Problem details =
Reproduce the entries below exactly, but only from the line containing "161,402 to 397,417" to the line containing "pionek [brązowy] 848,174", inclusive.

Data provided =
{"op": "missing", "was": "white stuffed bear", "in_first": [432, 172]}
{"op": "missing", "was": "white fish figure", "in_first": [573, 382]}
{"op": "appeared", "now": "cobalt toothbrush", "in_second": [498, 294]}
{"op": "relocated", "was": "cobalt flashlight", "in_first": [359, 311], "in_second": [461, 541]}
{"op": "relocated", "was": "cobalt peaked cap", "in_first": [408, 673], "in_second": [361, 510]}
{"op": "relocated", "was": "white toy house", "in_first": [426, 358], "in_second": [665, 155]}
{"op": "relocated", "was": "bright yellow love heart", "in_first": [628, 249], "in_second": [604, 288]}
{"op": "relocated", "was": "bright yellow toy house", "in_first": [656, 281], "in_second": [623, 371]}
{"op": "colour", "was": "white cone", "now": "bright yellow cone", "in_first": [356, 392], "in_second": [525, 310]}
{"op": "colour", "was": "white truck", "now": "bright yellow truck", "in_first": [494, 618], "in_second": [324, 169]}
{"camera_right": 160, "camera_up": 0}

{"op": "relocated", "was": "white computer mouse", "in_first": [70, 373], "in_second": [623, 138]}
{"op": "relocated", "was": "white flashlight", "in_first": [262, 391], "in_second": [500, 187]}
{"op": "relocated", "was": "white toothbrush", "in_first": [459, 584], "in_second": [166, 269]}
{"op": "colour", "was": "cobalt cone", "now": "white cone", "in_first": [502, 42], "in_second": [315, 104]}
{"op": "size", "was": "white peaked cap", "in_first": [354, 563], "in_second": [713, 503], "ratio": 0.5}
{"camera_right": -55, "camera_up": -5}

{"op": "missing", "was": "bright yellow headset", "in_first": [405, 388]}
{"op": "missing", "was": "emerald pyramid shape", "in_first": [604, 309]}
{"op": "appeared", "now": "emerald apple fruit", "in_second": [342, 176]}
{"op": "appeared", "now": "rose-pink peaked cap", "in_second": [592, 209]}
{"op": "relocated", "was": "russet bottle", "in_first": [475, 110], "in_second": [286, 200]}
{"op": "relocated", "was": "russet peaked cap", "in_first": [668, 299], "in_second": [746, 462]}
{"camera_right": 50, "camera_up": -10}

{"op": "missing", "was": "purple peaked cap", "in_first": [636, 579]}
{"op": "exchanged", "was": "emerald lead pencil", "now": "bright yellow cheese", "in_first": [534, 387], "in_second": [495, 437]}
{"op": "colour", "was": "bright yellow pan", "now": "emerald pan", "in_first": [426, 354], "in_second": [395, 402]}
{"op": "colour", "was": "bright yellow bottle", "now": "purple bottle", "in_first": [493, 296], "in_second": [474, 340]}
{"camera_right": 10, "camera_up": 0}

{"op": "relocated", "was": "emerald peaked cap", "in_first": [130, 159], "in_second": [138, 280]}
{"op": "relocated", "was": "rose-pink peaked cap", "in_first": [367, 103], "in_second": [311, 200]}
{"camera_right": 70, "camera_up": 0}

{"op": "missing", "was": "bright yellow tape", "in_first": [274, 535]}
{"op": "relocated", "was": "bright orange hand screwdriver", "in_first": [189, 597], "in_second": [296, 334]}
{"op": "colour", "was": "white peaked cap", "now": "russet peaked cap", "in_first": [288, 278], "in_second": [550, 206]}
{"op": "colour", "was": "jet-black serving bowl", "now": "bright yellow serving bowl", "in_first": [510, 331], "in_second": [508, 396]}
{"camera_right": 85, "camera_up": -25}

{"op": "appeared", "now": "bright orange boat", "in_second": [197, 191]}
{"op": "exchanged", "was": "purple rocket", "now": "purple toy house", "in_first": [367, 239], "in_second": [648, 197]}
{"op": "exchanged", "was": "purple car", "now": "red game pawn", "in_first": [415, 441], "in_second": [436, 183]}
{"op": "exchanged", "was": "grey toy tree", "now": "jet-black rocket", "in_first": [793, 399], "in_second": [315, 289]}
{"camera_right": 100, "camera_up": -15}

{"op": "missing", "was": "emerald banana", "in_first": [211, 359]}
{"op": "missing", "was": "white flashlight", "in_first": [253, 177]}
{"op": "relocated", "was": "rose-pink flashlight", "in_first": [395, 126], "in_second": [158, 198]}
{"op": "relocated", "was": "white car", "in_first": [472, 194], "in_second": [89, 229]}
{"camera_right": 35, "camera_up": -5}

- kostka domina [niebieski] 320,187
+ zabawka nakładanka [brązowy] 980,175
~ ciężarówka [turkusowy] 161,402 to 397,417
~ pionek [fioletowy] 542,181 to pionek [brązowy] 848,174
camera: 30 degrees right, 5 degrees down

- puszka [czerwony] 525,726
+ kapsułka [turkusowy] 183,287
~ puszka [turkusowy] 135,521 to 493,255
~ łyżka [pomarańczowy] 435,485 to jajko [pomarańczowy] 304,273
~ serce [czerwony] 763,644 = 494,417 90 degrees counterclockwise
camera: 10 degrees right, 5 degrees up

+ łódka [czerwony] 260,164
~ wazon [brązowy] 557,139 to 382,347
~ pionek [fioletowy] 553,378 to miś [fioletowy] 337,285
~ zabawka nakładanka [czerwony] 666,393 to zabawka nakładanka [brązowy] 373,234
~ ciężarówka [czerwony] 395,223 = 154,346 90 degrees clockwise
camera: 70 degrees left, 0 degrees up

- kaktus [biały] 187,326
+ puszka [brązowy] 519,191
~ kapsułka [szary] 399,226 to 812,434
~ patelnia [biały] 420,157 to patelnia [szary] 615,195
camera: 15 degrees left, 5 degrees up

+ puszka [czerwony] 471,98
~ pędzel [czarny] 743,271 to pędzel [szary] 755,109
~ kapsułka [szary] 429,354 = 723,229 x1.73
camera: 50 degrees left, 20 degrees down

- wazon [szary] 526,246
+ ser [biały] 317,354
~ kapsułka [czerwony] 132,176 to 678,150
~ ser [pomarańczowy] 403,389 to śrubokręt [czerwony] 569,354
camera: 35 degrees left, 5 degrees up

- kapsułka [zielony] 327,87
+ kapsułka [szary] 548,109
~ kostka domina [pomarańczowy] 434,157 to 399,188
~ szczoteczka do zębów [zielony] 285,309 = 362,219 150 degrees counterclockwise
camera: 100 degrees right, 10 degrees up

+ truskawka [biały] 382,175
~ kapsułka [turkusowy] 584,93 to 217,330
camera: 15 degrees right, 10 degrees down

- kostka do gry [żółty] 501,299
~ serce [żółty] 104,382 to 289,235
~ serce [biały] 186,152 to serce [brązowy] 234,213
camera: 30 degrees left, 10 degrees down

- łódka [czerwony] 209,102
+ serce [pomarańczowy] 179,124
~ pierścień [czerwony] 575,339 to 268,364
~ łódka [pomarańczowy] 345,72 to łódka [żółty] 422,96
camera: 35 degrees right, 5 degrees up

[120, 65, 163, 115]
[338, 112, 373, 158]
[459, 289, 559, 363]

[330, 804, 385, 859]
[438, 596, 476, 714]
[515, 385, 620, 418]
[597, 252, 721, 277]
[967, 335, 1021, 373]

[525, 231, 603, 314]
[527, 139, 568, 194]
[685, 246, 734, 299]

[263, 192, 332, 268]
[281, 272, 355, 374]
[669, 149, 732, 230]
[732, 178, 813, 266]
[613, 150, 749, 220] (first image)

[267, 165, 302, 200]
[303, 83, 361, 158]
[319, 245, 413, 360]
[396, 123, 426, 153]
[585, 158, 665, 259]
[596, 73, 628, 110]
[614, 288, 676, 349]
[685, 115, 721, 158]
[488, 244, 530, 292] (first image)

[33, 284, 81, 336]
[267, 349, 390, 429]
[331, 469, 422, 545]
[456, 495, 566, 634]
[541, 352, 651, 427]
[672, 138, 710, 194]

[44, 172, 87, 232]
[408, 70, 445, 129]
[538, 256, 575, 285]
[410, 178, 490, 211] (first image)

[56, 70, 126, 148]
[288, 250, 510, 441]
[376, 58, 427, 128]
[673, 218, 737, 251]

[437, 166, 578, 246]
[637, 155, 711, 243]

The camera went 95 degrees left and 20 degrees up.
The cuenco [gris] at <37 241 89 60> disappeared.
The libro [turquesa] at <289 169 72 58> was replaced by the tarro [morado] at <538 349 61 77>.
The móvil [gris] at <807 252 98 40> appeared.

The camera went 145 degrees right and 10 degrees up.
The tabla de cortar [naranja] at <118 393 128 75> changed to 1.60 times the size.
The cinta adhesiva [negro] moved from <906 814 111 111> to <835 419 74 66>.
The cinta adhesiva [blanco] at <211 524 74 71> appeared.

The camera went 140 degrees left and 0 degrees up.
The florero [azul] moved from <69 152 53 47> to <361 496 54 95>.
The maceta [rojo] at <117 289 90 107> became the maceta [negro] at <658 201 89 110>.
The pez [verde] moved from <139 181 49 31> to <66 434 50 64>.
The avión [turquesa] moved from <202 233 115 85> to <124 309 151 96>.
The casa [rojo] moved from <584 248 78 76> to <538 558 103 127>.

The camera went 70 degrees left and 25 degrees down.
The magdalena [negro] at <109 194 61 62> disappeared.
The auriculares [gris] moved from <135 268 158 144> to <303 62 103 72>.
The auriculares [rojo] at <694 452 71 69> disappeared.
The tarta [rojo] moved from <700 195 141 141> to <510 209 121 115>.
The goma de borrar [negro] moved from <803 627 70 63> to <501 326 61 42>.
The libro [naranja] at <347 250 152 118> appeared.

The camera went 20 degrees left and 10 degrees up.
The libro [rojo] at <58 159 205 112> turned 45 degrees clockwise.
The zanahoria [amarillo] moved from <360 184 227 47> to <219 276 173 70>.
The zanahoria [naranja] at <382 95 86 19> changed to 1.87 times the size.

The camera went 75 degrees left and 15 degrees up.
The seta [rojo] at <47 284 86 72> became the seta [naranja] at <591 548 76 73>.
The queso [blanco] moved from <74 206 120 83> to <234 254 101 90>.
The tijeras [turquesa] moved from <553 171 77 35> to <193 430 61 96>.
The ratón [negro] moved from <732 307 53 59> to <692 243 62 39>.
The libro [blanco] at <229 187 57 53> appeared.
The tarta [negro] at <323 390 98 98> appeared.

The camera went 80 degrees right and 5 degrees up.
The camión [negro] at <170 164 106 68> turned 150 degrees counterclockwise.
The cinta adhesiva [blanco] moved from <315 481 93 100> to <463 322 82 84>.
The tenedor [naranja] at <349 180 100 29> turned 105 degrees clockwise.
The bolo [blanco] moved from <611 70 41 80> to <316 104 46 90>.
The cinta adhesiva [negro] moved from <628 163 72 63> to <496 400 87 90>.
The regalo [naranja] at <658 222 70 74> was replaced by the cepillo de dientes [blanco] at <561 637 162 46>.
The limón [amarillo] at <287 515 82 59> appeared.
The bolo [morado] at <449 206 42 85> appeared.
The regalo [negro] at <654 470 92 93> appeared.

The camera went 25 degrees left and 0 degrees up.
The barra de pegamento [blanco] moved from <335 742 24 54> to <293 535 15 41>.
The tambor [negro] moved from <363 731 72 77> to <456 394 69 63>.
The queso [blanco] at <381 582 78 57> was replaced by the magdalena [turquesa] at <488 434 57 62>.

Solution below =
~ ciężarówka [turkusowy] 161,402 to 397,417
~ pionek [fioletowy] 542,181 to pionek [brązowy] 848,174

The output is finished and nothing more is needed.